## Given data
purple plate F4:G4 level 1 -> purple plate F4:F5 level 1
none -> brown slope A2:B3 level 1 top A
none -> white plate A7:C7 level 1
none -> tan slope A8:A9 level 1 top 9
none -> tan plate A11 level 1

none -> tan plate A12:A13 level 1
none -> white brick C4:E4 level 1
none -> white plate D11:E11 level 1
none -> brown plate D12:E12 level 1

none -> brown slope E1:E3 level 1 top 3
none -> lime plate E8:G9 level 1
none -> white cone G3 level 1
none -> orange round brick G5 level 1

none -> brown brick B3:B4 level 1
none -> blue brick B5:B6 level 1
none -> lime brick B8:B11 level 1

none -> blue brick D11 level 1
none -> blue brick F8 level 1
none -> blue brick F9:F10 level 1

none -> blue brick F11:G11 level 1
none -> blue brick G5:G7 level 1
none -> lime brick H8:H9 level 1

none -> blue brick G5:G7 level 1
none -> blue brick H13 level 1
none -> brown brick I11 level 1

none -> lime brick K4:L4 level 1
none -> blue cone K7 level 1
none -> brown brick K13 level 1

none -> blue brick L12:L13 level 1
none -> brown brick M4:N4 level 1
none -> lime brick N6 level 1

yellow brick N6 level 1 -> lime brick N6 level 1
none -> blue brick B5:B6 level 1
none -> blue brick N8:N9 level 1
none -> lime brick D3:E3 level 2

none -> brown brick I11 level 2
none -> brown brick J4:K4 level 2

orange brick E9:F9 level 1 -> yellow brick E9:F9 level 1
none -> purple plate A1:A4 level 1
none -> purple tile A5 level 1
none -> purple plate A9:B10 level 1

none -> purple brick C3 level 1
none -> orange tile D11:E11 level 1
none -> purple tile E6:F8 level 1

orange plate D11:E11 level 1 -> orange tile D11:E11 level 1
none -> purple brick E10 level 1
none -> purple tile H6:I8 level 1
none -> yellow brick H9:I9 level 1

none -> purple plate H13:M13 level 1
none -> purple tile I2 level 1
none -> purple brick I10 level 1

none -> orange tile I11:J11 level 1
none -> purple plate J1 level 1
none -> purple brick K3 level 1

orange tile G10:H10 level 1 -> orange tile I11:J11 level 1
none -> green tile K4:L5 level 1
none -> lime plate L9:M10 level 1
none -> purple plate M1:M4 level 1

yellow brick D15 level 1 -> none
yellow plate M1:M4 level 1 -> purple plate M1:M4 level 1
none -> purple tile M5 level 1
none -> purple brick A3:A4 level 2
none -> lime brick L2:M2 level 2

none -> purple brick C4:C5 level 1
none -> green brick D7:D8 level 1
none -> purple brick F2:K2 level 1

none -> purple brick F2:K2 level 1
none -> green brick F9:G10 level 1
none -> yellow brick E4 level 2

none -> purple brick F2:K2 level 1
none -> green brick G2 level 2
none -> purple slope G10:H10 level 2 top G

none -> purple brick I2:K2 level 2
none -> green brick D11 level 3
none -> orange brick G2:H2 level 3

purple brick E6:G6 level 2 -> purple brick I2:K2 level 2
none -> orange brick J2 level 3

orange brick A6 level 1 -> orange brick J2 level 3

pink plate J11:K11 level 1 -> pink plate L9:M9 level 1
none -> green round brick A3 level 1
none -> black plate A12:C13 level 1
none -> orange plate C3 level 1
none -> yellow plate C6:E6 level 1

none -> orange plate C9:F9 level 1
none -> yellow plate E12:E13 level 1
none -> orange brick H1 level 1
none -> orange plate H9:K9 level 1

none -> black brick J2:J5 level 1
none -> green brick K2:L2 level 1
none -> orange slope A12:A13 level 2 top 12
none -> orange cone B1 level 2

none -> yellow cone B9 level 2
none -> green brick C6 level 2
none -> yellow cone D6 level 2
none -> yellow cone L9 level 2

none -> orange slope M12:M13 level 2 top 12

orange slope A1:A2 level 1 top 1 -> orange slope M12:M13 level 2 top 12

## Requirement
Each line of the material above that contains the word "slope" counts once; report the total and nothing else.

## Written solution
7